▶ Exercise material
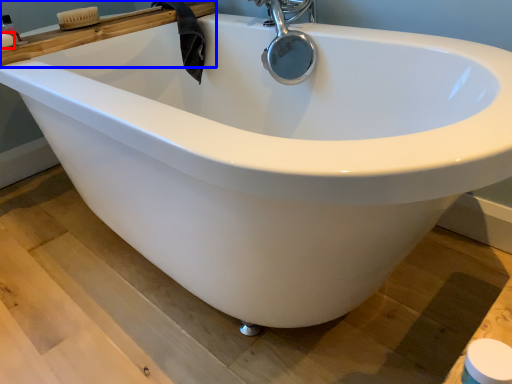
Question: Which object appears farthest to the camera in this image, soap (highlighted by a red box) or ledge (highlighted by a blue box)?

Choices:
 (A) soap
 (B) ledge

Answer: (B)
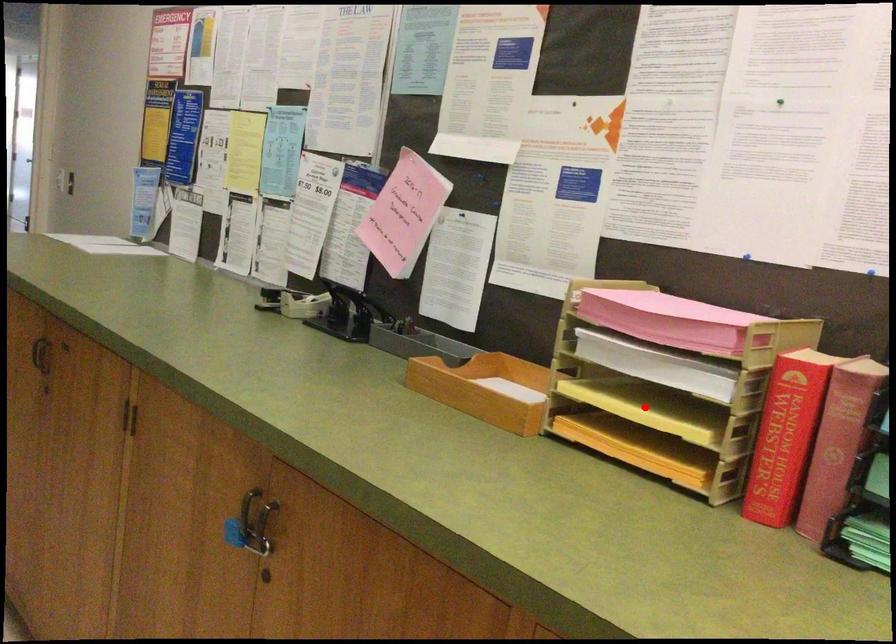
==
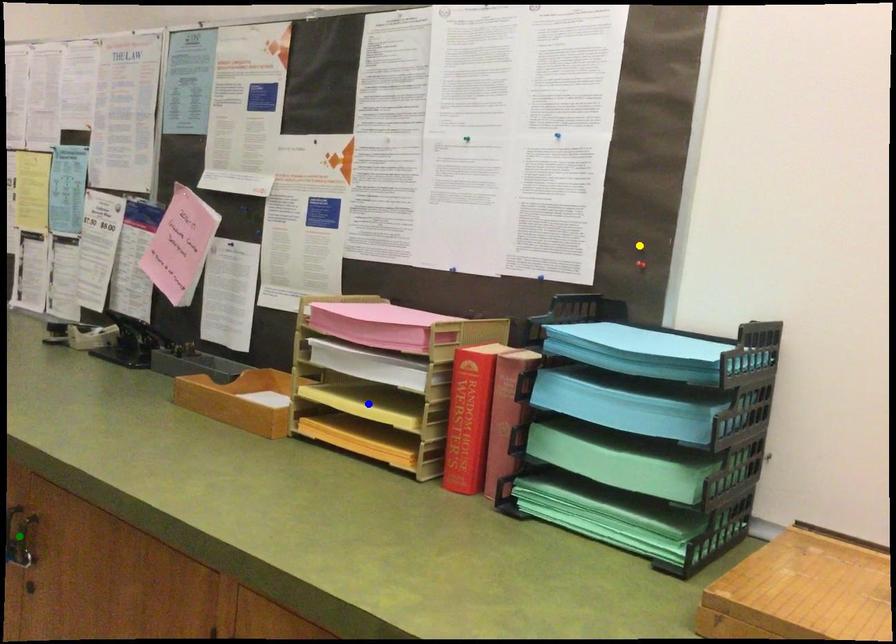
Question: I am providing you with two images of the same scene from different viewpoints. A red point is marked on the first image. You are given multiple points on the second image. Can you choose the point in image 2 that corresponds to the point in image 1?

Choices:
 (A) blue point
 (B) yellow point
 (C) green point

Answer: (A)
* * *
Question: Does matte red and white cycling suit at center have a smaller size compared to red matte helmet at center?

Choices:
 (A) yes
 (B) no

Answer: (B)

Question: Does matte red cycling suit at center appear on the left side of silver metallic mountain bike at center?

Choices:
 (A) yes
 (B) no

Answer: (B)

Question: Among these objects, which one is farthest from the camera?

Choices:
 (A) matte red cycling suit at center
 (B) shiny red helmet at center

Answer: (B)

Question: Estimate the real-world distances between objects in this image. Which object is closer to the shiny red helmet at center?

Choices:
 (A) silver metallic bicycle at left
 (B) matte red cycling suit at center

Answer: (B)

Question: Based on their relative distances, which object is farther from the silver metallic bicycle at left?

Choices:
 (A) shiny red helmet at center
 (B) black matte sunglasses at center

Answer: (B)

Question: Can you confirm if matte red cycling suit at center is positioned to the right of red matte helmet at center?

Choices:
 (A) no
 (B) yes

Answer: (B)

▶ What needs to be done
Rewrite the records starting at the line containing "Question: Does matte red and" and ending at the line containing "Question: Estimate the", with "cycling suit" changed to "riding suit" and everything else left as it is.

▶ Result of this task
Question: Does matte red and white riding suit at center have a smaller size compared to red matte helmet at center?

Choices:
 (A) yes
 (B) no

Answer: (B)

Question: Does matte red riding suit at center appear on the left side of silver metallic mountain bike at center?

Choices:
 (A) yes
 (B) no

Answer: (B)

Question: Among these objects, which one is farthest from the camera?

Choices:
 (A) matte red riding suit at center
 (B) shiny red helmet at center

Answer: (B)

Question: Estimate the real-world distances between objects in this image. Which object is closer to the shiny red helmet at center?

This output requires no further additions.